WHAT YOU HAVE TO DO:
Skip the pictures. Quote every line below, exactly, from the one with "none -> yellow cone C8 level 1" through the final line.

● ● ● ●

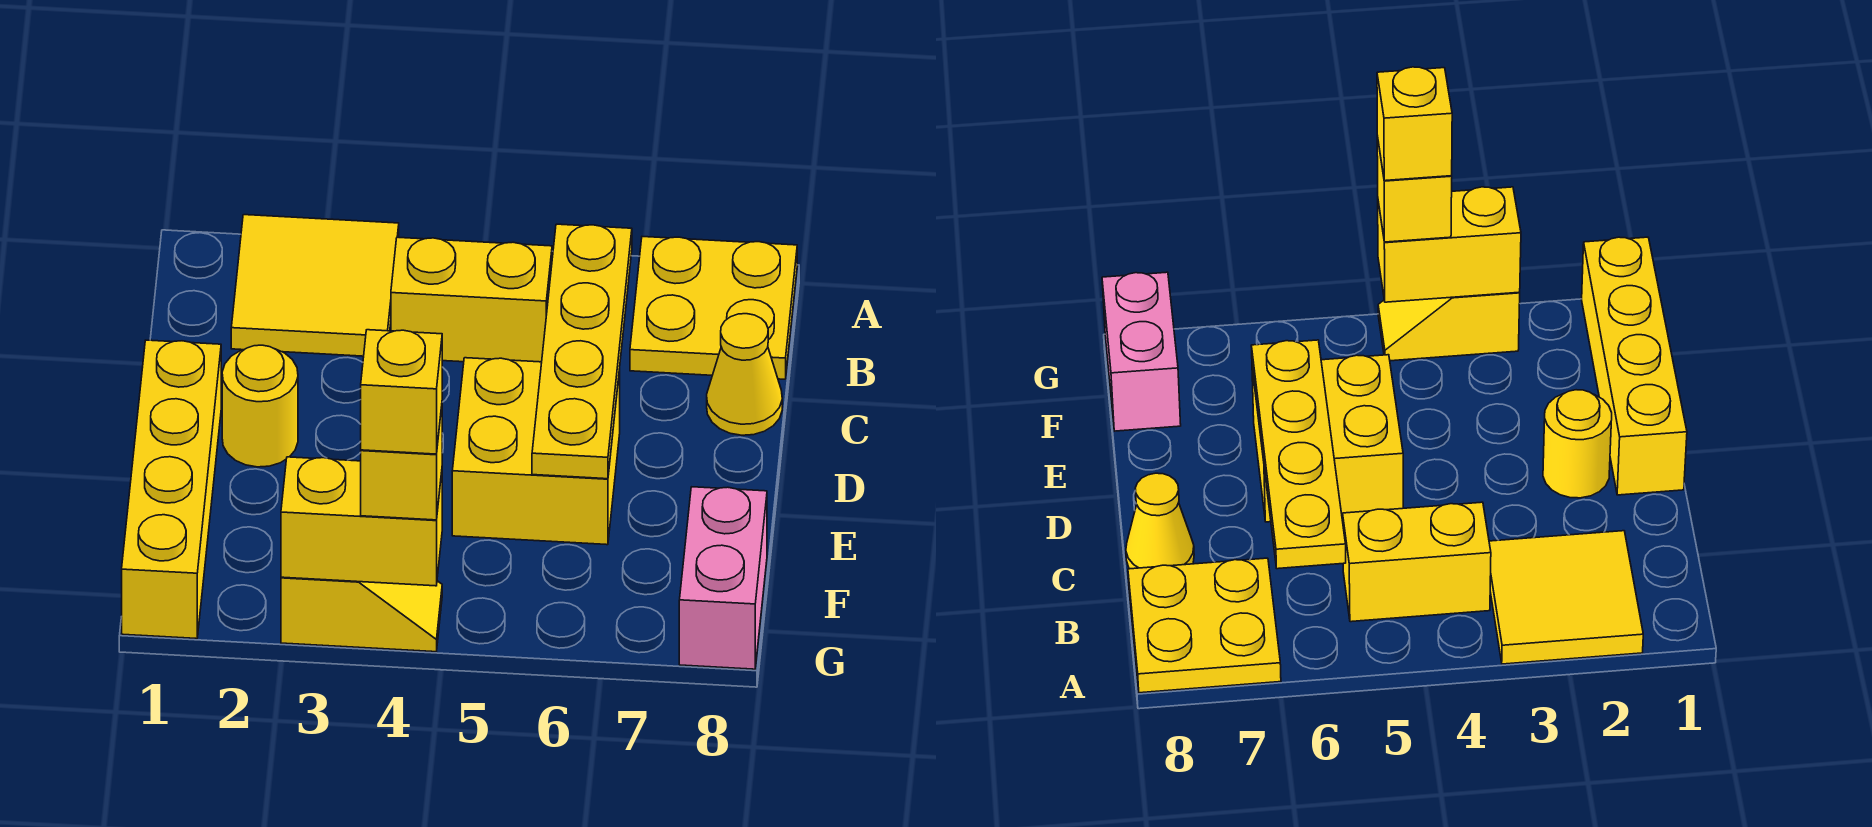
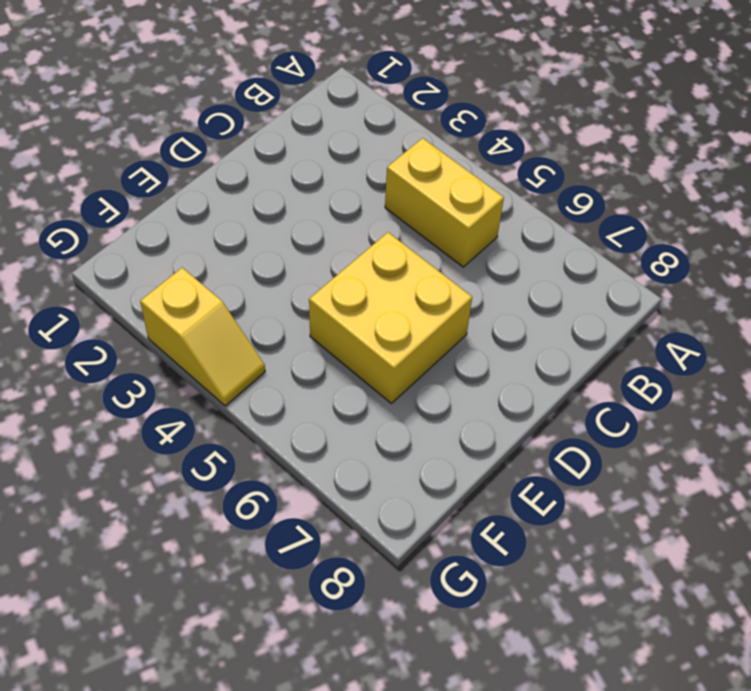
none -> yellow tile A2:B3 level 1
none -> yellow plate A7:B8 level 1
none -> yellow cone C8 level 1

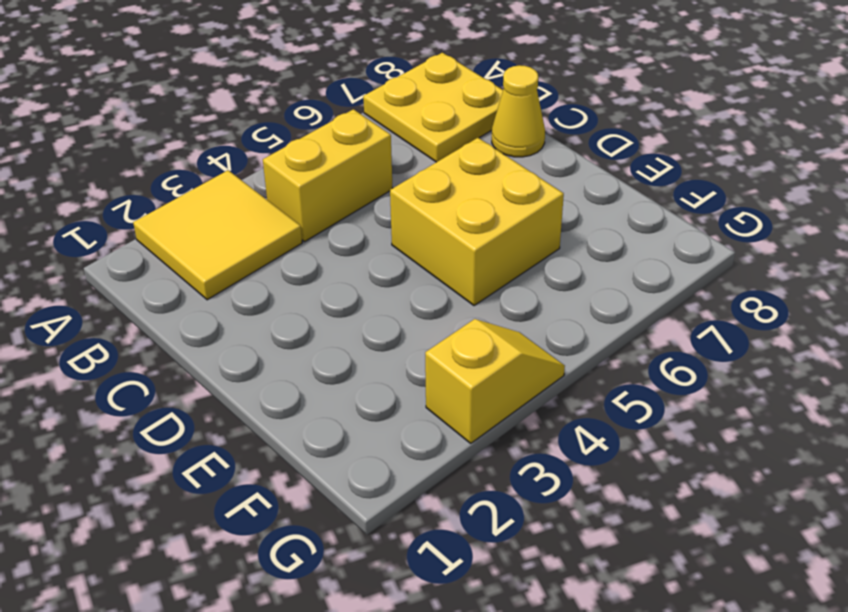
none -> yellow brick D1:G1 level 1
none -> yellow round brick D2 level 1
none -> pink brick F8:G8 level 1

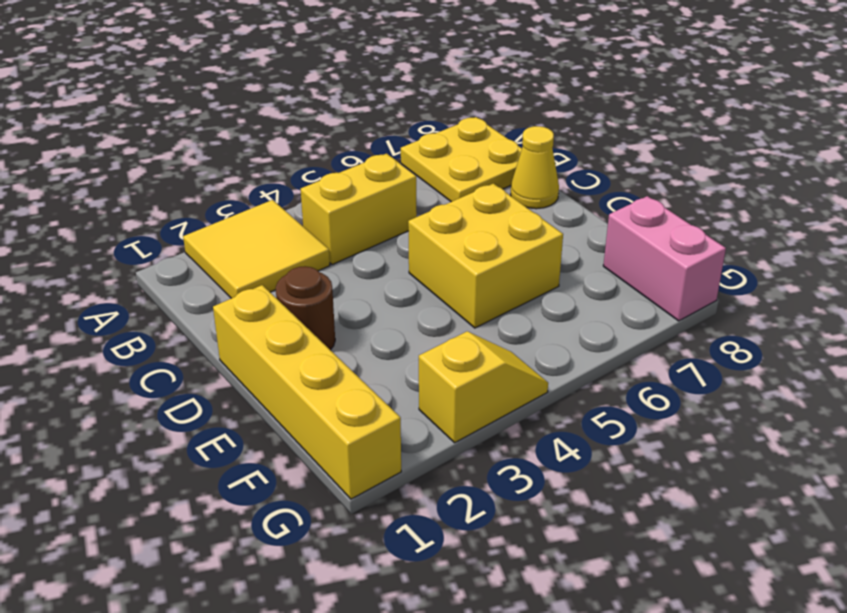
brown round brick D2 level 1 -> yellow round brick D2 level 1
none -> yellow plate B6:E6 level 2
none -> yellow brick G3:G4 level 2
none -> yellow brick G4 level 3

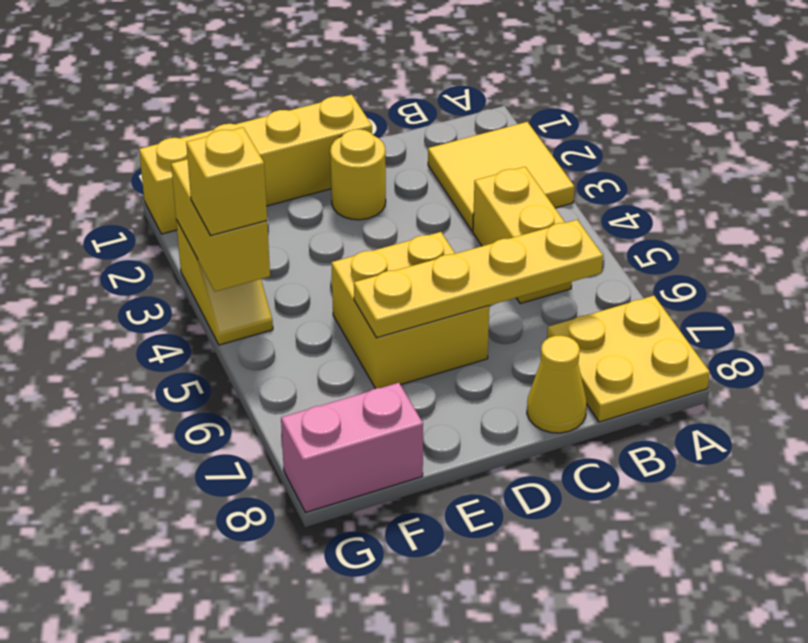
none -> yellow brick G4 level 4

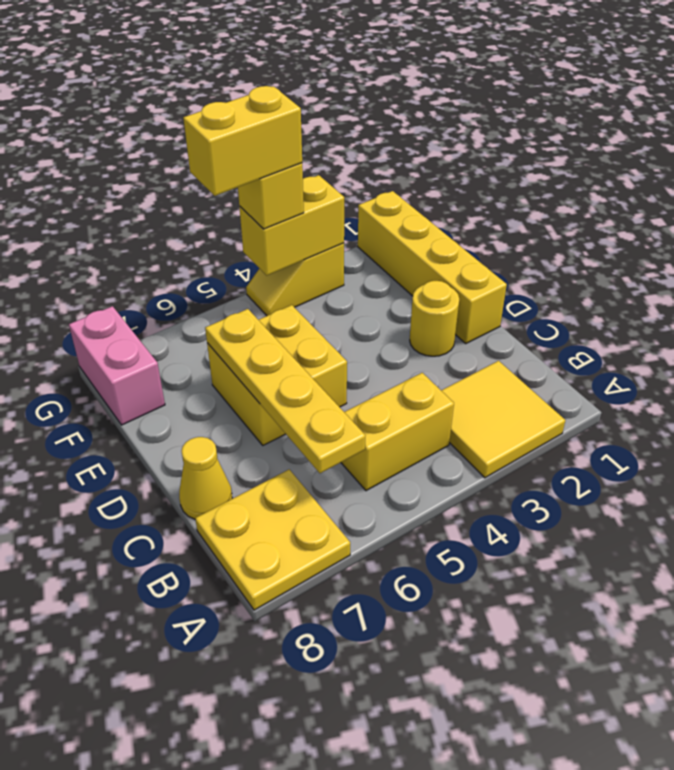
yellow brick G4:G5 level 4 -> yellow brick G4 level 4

● ● ● ●

ANSWER TO THE EXERCISE:
none -> yellow cone C8 level 1

none -> yellow brick D1:G1 level 1
none -> yellow round brick D2 level 1
none -> pink brick F8:G8 level 1

brown round brick D2 level 1 -> yellow round brick D2 level 1
none -> yellow plate B6:E6 level 2
none -> yellow brick G3:G4 level 2
none -> yellow brick G4 level 3

none -> yellow brick G4 level 4

yellow brick G4:G5 level 4 -> yellow brick G4 level 4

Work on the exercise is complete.